WHAT THE TASK ASKS.
Output nothing but the lines from the first line of the listing below through the line containing "change=gone; old=olla/amarillo; first_place=488,457", printed exactly and free of pictures.

━━━ AVAILABLE DATA

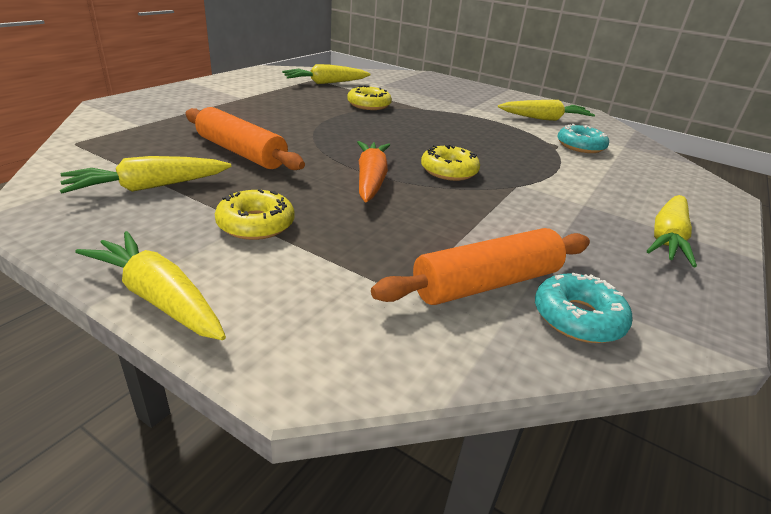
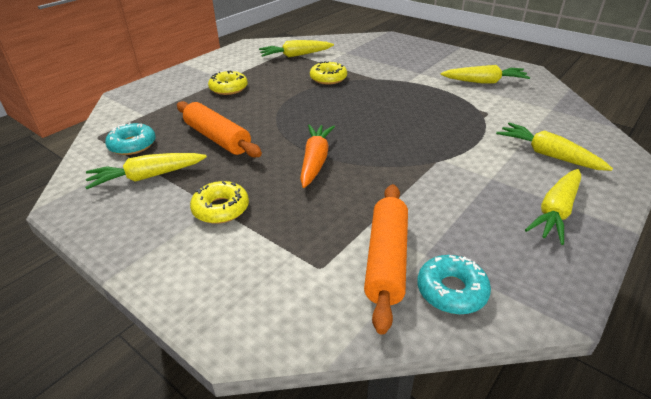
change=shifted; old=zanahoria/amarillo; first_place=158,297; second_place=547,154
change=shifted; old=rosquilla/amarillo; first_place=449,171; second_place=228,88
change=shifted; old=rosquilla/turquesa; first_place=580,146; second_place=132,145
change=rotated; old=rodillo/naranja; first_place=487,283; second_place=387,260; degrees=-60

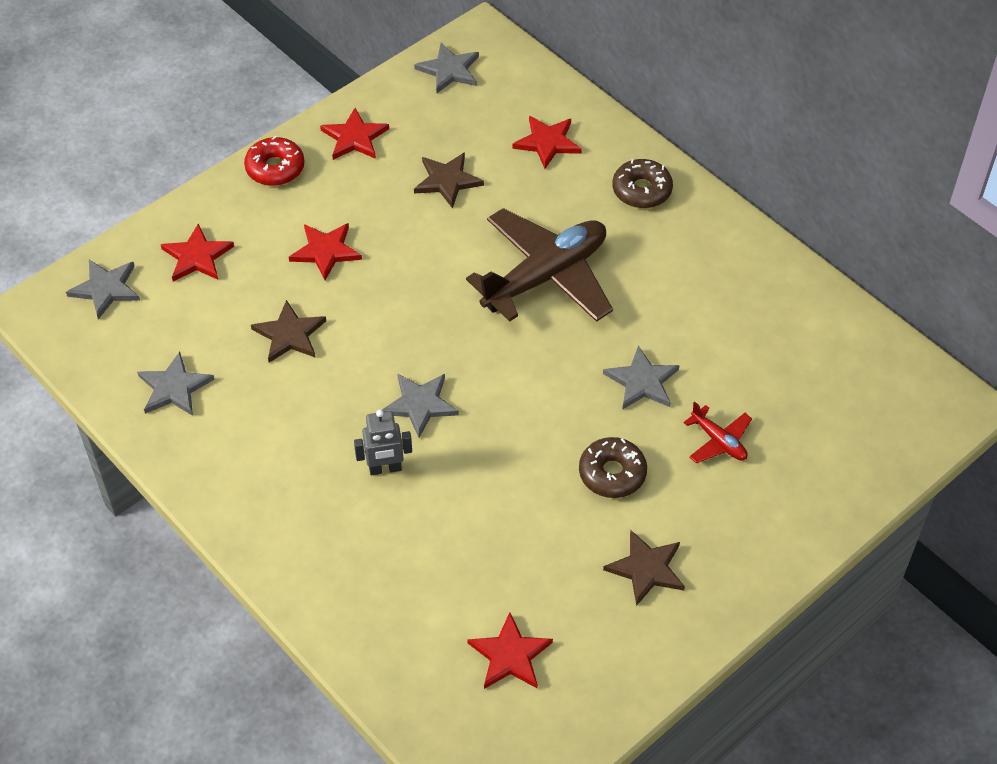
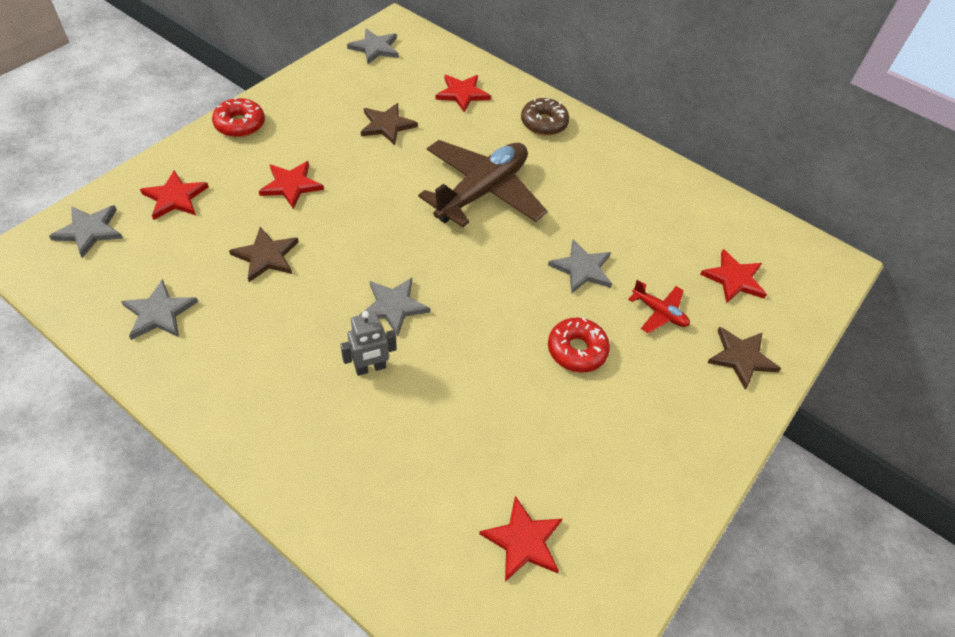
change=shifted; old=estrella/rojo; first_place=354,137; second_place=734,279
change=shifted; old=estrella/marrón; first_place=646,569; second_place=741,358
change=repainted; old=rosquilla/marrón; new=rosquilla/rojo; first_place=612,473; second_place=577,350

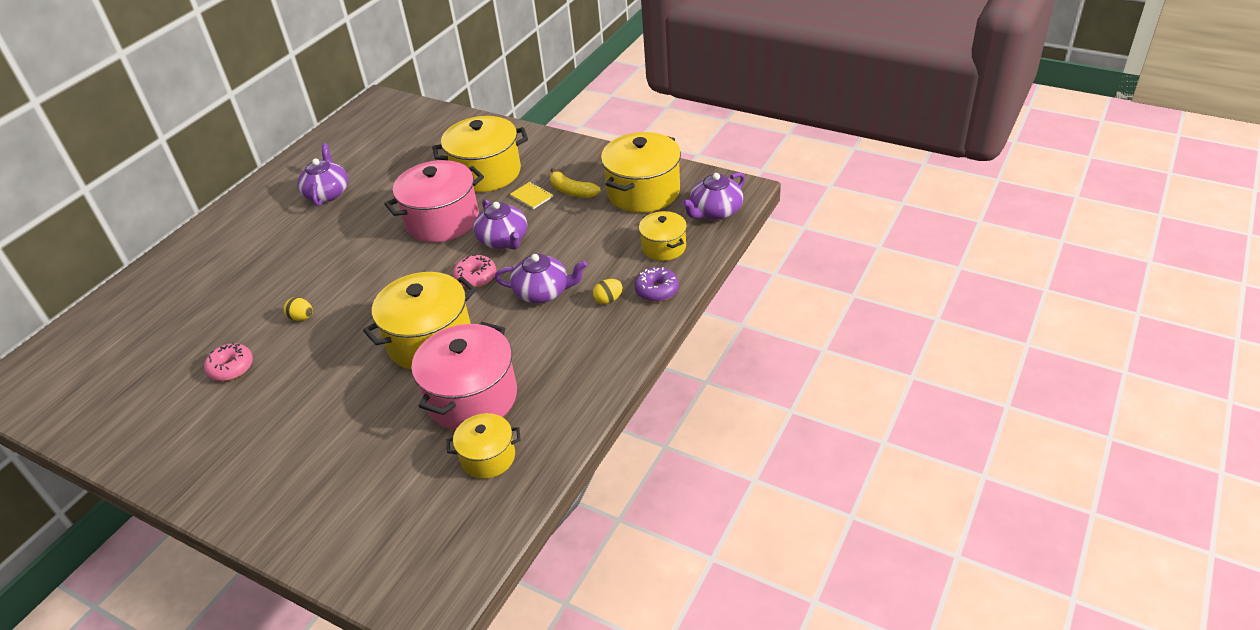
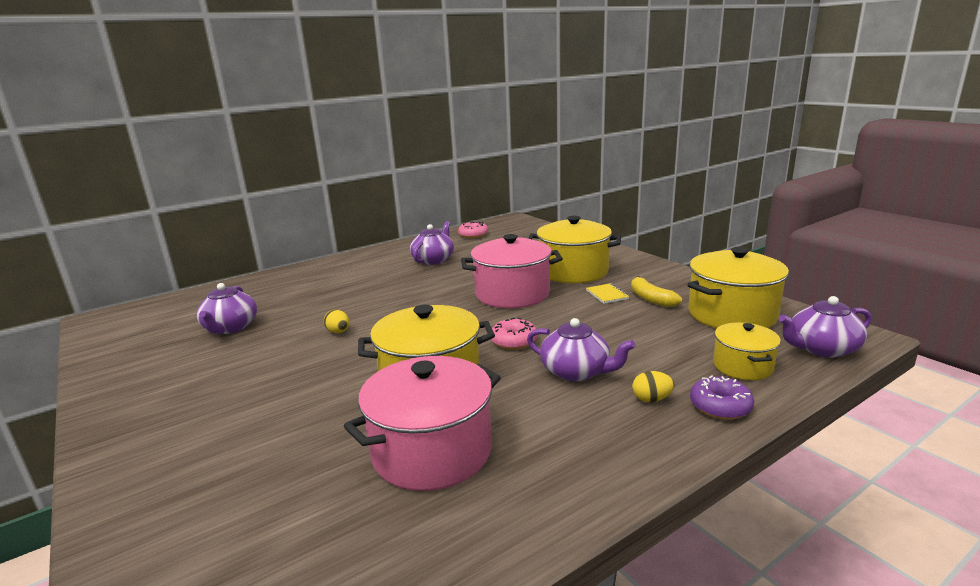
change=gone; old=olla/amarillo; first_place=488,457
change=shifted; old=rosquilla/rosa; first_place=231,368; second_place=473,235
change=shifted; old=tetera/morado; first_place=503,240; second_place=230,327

━━━━━━

EXERCISE OUTPUT.
change=shifted; old=zanahoria/amarillo; first_place=158,297; second_place=547,154
change=shifted; old=rosquilla/amarillo; first_place=449,171; second_place=228,88
change=shifted; old=rosquilla/turquesa; first_place=580,146; second_place=132,145
change=rotated; old=rodillo/naranja; first_place=487,283; second_place=387,260; degrees=-60

change=shifted; old=estrella/rojo; first_place=354,137; second_place=734,279
change=shifted; old=estrella/marrón; first_place=646,569; second_place=741,358
change=repainted; old=rosquilla/marrón; new=rosquilla/rojo; first_place=612,473; second_place=577,350

change=gone; old=olla/amarillo; first_place=488,457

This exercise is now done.